> _Written problem_:
Copy the data from the line that has "purchased [896, 239]" through the end, substituting "Marisol" for "Heather" and changing nothing else.
Start of Input
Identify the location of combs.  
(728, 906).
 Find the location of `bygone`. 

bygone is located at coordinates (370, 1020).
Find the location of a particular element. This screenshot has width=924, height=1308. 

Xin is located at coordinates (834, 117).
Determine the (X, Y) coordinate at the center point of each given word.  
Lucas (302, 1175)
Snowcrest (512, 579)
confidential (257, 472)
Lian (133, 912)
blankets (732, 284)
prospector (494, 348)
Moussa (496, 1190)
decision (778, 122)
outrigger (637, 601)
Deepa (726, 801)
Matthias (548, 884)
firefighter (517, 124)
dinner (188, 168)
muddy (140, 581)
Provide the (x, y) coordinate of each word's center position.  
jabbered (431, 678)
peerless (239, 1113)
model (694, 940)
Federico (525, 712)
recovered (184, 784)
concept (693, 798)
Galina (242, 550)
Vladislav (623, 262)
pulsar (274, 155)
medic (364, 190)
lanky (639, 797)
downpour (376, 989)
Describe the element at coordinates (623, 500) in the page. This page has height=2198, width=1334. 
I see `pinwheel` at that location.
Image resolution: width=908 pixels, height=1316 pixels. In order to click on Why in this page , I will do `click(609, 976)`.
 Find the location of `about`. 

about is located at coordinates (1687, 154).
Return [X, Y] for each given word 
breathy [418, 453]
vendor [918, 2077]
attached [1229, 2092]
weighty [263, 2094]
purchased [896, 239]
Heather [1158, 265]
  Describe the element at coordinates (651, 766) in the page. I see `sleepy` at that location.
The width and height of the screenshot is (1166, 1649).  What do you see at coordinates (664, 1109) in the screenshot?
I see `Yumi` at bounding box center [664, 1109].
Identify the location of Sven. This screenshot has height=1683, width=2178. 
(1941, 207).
End of Input
> _Output of the task_:
purchased [896, 239]
Marisol [1158, 265]
  Describe the element at coordinates (651, 766) in the page. I see `sleepy` at that location.
The width and height of the screenshot is (1166, 1649).  What do you see at coordinates (664, 1109) in the screenshot?
I see `Yumi` at bounding box center [664, 1109].
Identify the location of Sven. This screenshot has height=1683, width=2178. 
(1941, 207).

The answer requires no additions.